**YOUR INSTRUCTIONS**
Restate the records below word for word, and omit the images they hold.

**Entries taken from a collection**
┌────────

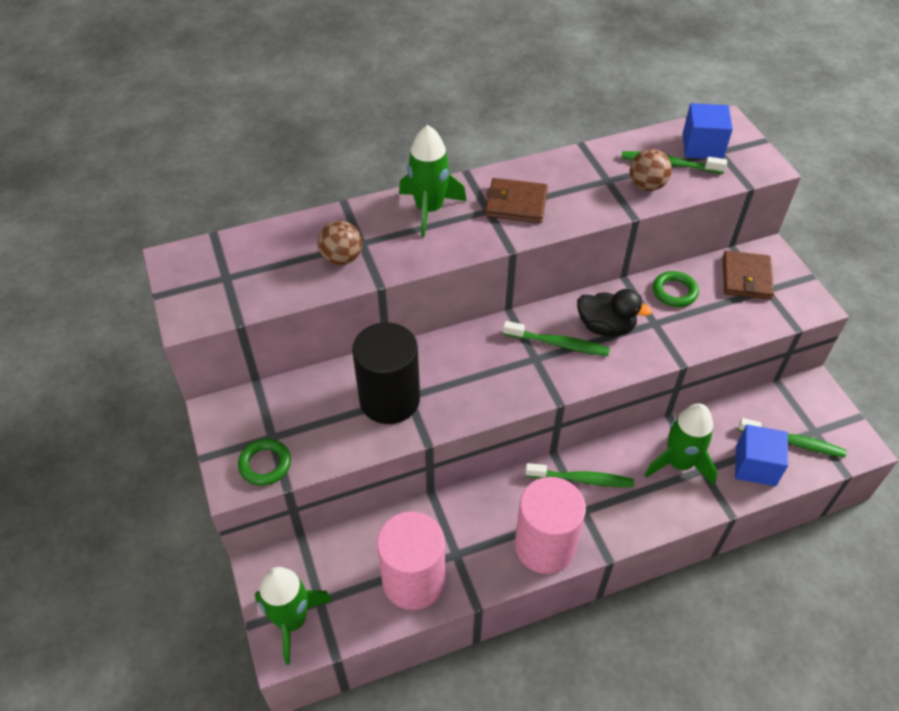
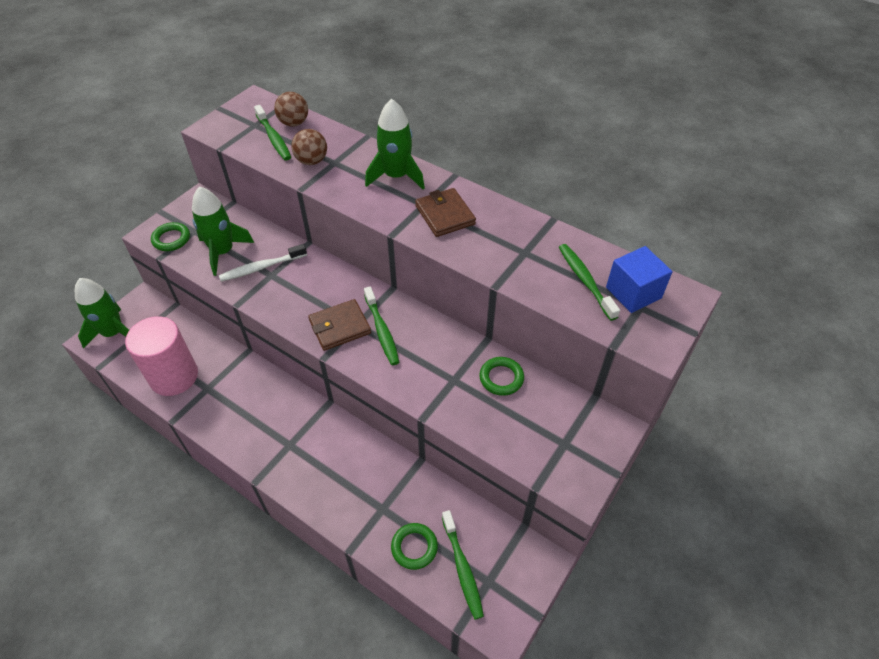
camera: 55 degrees right, 0 degrees up
(389, 399) = (261, 267): black cylinder -> white toothbrush
(545, 546) = (243, 436): pink cylinder -> none
(582, 479) = (317, 430): green toothbrush -> green toothbrush (274, 138)
(606, 327) = (423, 351): black duck -> none
(646, 186) = (542, 278): brown ball -> brown ball (294, 123)
(679, 463) = (377, 488): green rocket -> green rocket (223, 252)
(746, 278) = (565, 422): brown wallet -> brown wallet (340, 327)
(755, 466) = (414, 547): blue cube -> green ring

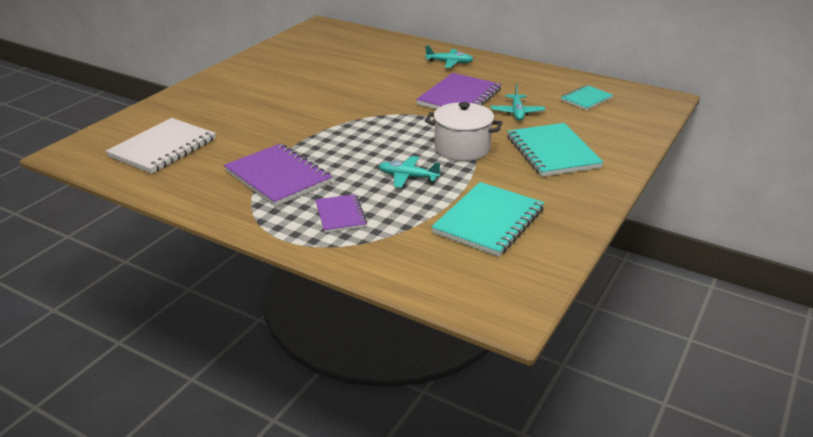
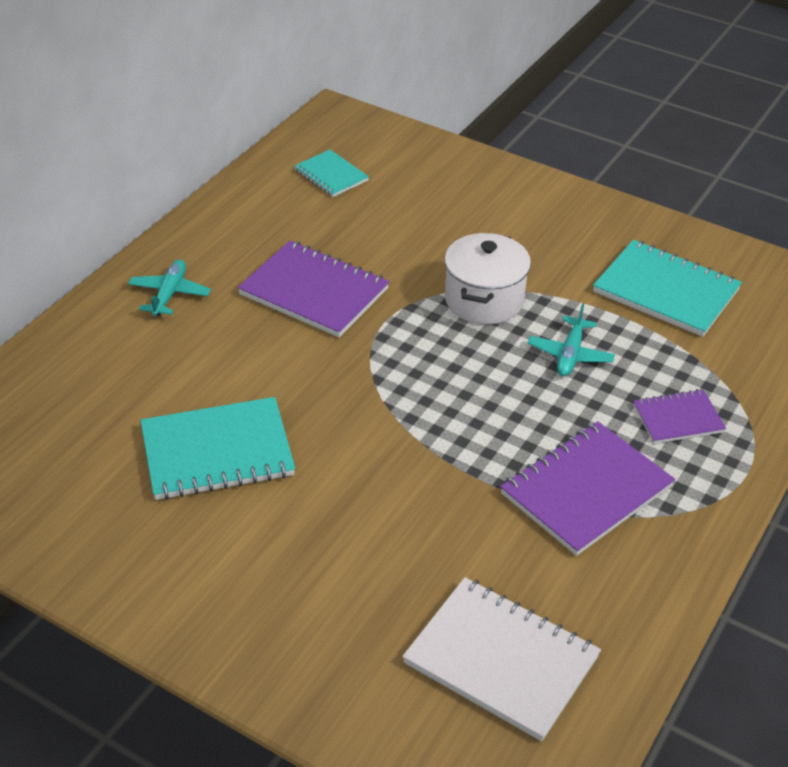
camera: 90 degrees left, 10 degrees up
(517, 112) = (372, 240): turquoise plane -> none
(552, 152) = (490, 223): turquoise notebook -> turquoise notebook (217, 451)

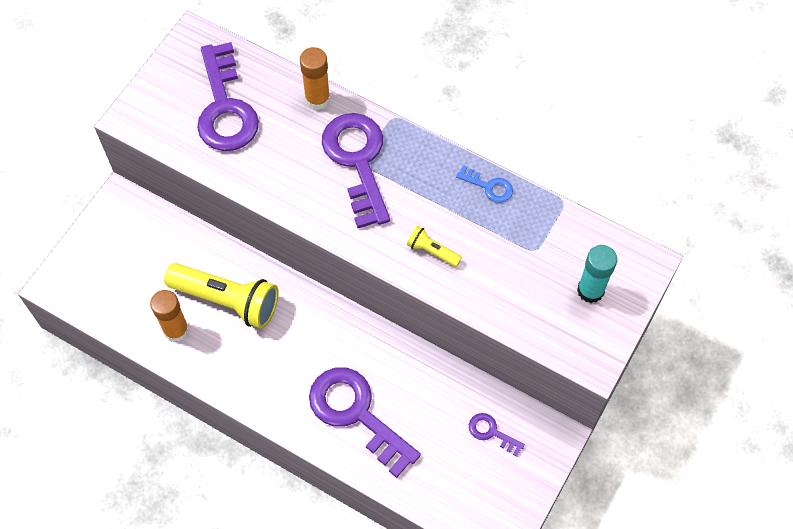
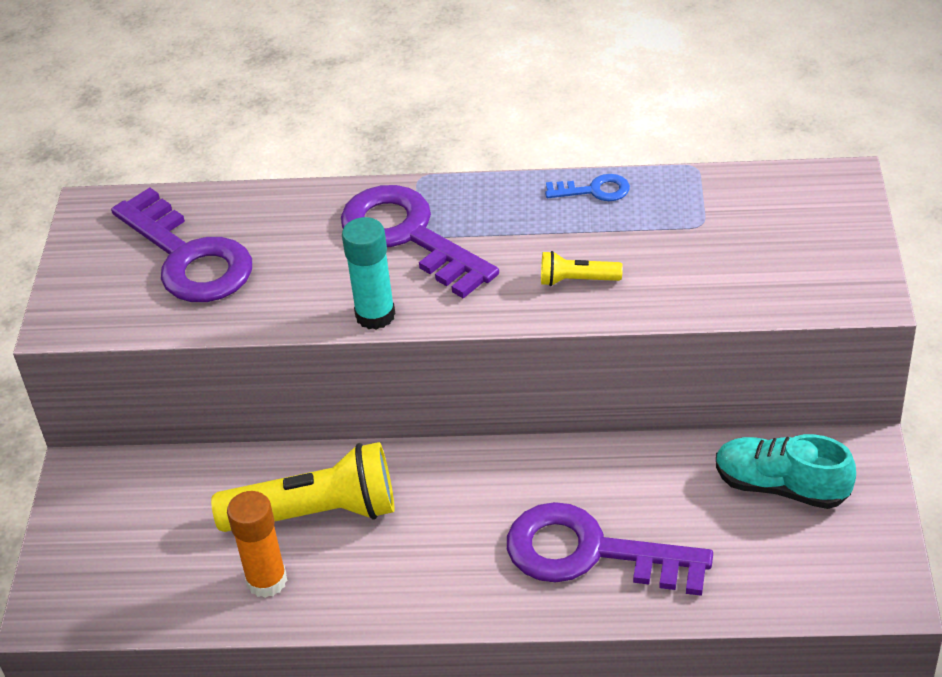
camera: 25 degrees left, 20 degrees down
(317, 99) = (307, 199): orange glue stick -> none
(491, 432) = (781, 486): purple key -> turquoise shoe
(590, 290) = (802, 232): turquoise glue stick -> turquoise glue stick (375, 315)

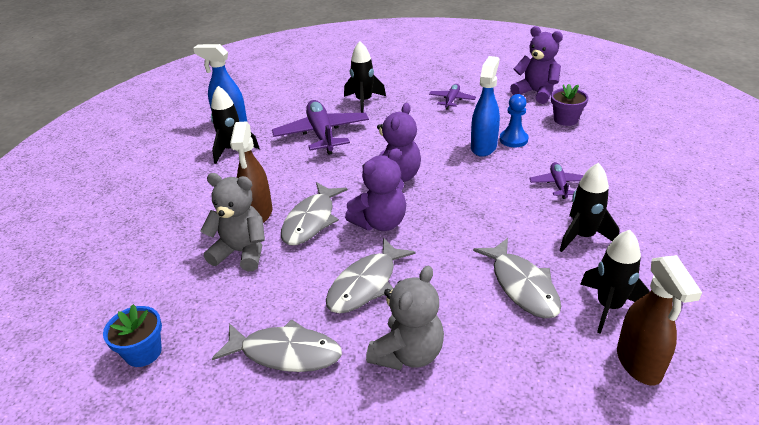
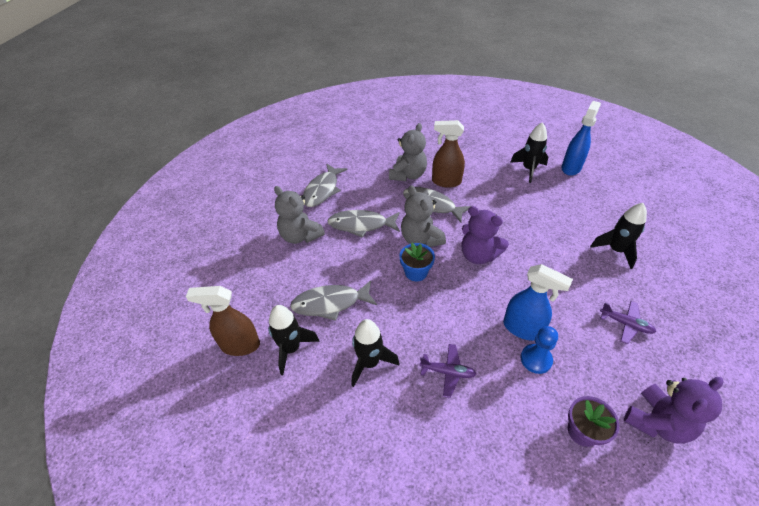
camera: 100 degrees right, 10 degrees up
(143, 352) = (344, 146): blue flower pot -> blue flower pot (416, 272)
(322, 134) = (550, 217): purple plane -> none
(366, 284) = (361, 225): grey fish -> grey fish turned 45 degrees counterclockwise
(380, 223) = (420, 239): purple teddy bear -> grey teddy bear

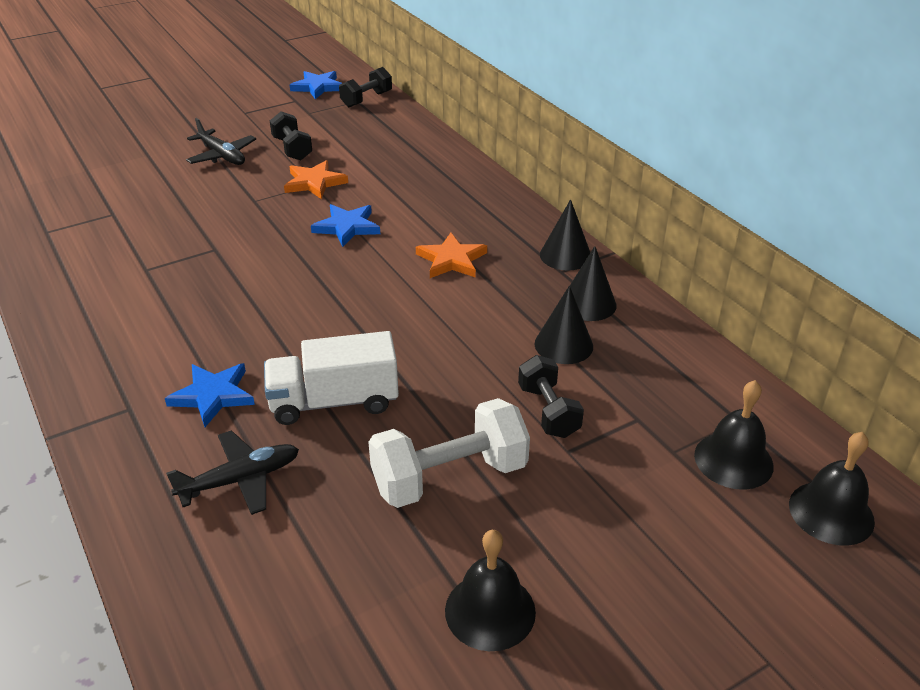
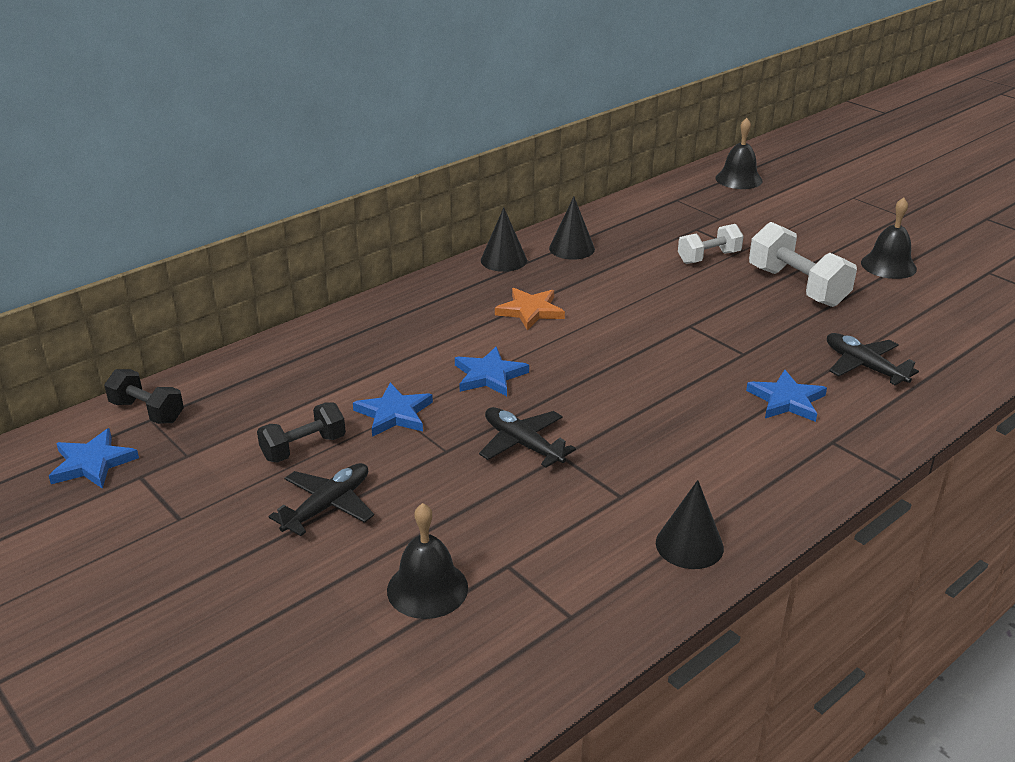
camera: 100 degrees left, 5 degrees down
(240, 233) = (522, 444): none -> black plane
(314, 182) = (394, 414): orange star -> blue star
(334, 401) = (755, 341): white truck -> none
(548, 411) = (709, 257): black dumbbell -> white dumbbell
(563, 345) = (630, 255): black cone -> black cone (689, 545)
(733, 460) = (715, 202): black bell -> black bell (427, 588)

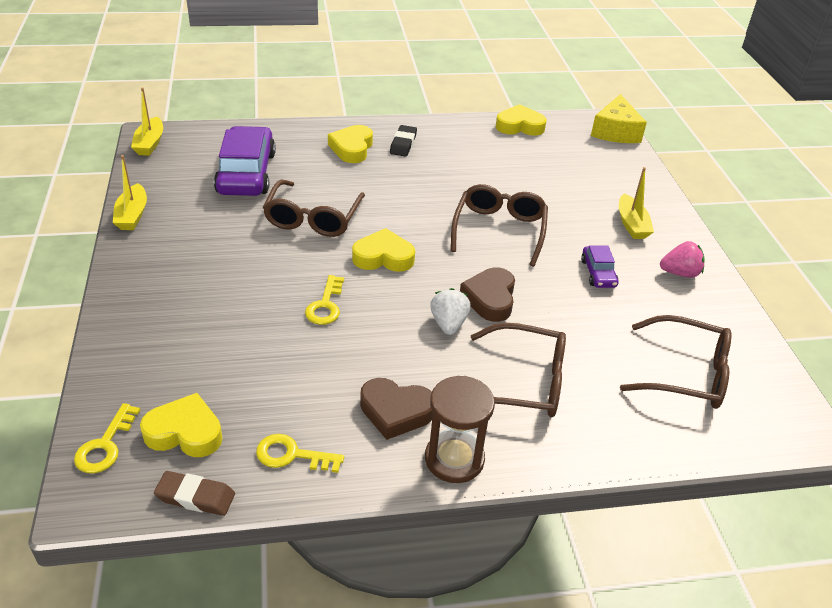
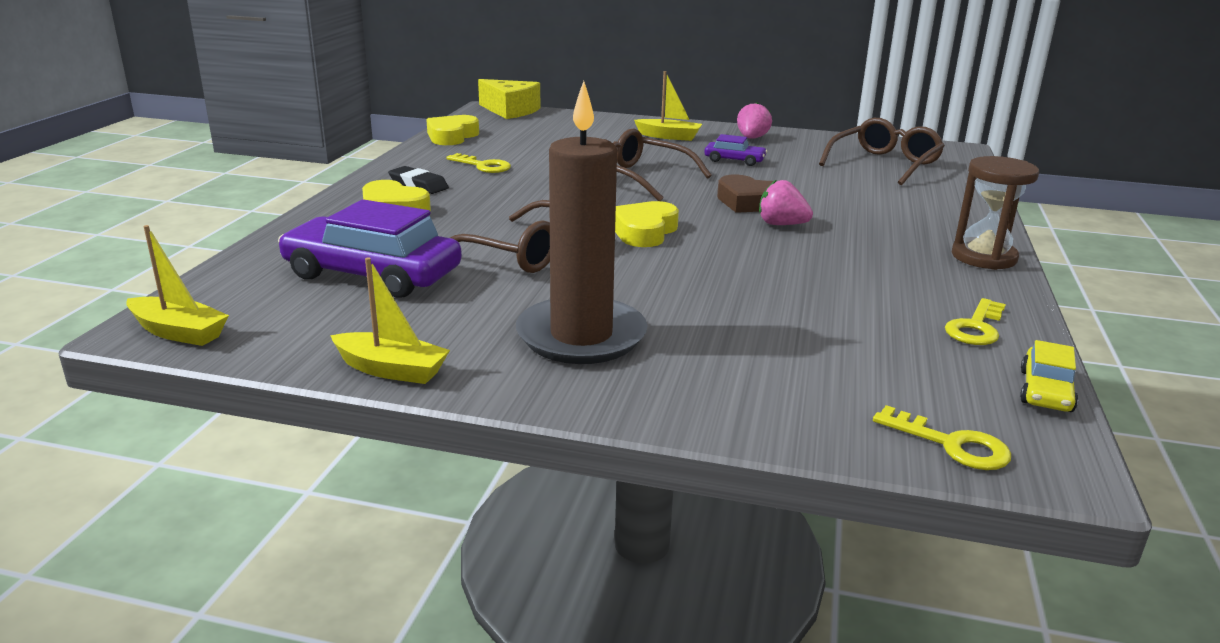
camera: 65 degrees left, 15 degrees down
(185, 432) = (931, 384): yellow heart -> none
(195, 497) = (1045, 391): brown eraser -> yellow car
(197, 267) = (581, 336): none -> brown candle
(325, 305) = (717, 272): yellow key -> yellow key (483, 166)
(395, 412) = (913, 269): brown heart -> none
(448, 324) = (781, 224): white strawberry -> pink strawberry
(524, 382) = (881, 213): brown glasses -> none

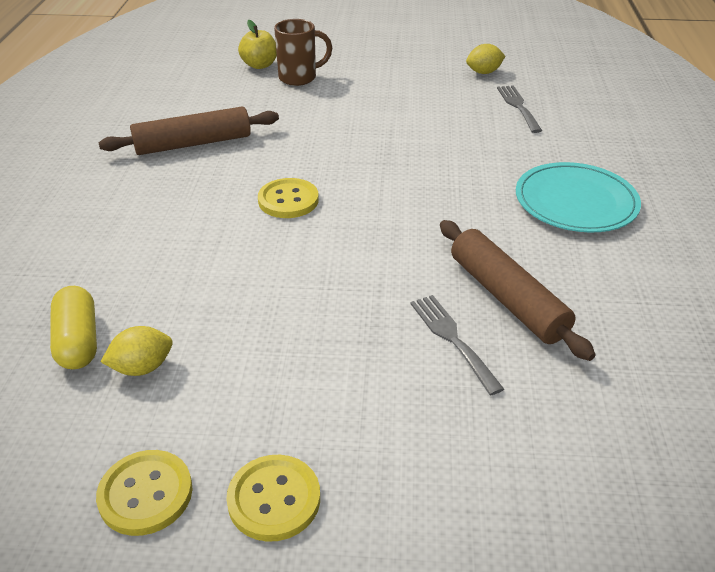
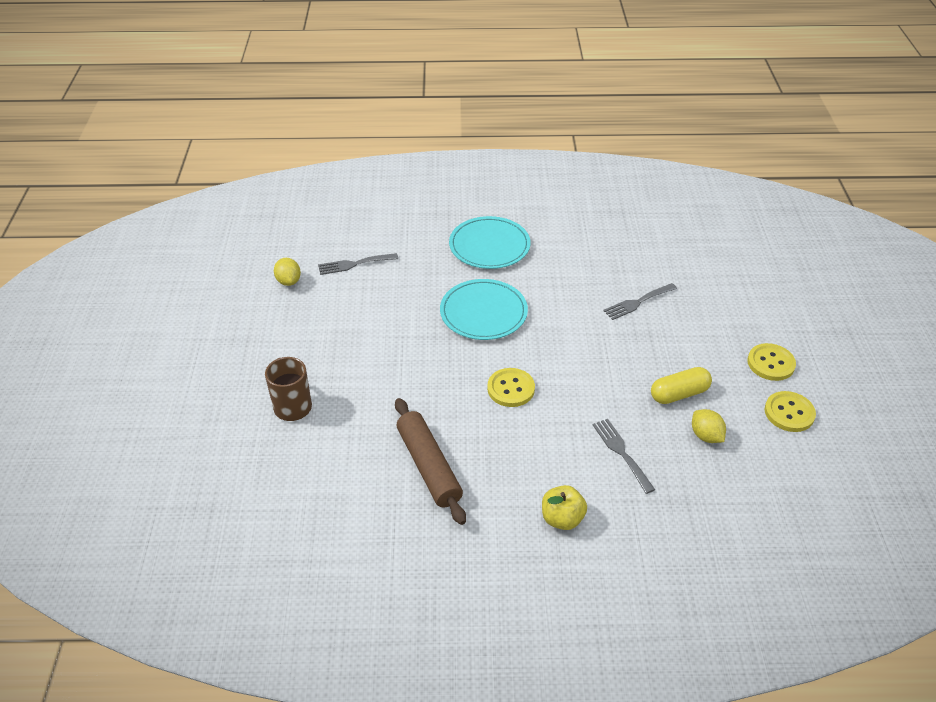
camera: 95 degrees left, 5 degrees up
(78, 341) = (694, 475): yellow capsule -> yellow capsule (679, 394)
(151, 277) = (621, 452): none -> grey fork
(259, 65) = (259, 442): yellow apple -> yellow apple (562, 518)
(430, 189) = (483, 312): none -> turquoise plate
(507, 298) = (596, 280): brown rolling pin -> none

└────────

**REPLY TO THE TASK**
camera: 55 degrees right, 0 degrees up
(389, 399) = (261, 267): black cylinder -> white toothbrush
(545, 546) = (243, 436): pink cylinder -> none
(582, 479) = (317, 430): green toothbrush -> green toothbrush (274, 138)
(606, 327) = (423, 351): black duck -> none
(646, 186) = (542, 278): brown ball -> brown ball (294, 123)
(679, 463) = (377, 488): green rocket -> green rocket (223, 252)
(746, 278) = (565, 422): brown wallet -> brown wallet (340, 327)
(755, 466) = (414, 547): blue cube -> green ring

camera: 90 degrees left, 10 degrees up
(517, 112) = (372, 240): turquoise plane -> none
(552, 152) = (490, 223): turquoise notebook -> turquoise notebook (217, 451)

camera: 25 degrees left, 20 degrees down
(317, 99) = (307, 199): orange glue stick -> none
(491, 432) = (781, 486): purple key -> turquoise shoe
(590, 290) = (802, 232): turquoise glue stick -> turquoise glue stick (375, 315)

camera: 100 degrees right, 10 degrees up
(143, 352) = (344, 146): blue flower pot -> blue flower pot (416, 272)
(322, 134) = (550, 217): purple plane -> none
(366, 284) = (361, 225): grey fish -> grey fish turned 45 degrees counterclockwise
(380, 223) = (420, 239): purple teddy bear -> grey teddy bear

camera: 100 degrees left, 5 degrees down
(240, 233) = (522, 444): none -> black plane
(314, 182) = (394, 414): orange star -> blue star
(334, 401) = (755, 341): white truck -> none
(548, 411) = (709, 257): black dumbbell -> white dumbbell
(563, 345) = (630, 255): black cone -> black cone (689, 545)
(733, 460) = (715, 202): black bell -> black bell (427, 588)

camera: 65 degrees left, 15 degrees down
(185, 432) = (931, 384): yellow heart -> none
(195, 497) = (1045, 391): brown eraser -> yellow car
(197, 267) = (581, 336): none -> brown candle
(325, 305) = (717, 272): yellow key -> yellow key (483, 166)
(395, 412) = (913, 269): brown heart -> none
(448, 324) = (781, 224): white strawberry -> pink strawberry
(524, 382) = (881, 213): brown glasses -> none

camera: 95 degrees left, 5 degrees up
(78, 341) = (694, 475): yellow capsule -> yellow capsule (679, 394)
(151, 277) = (621, 452): none -> grey fork
(259, 65) = (259, 442): yellow apple -> yellow apple (562, 518)
(430, 189) = (483, 312): none -> turquoise plate
(507, 298) = (596, 280): brown rolling pin -> none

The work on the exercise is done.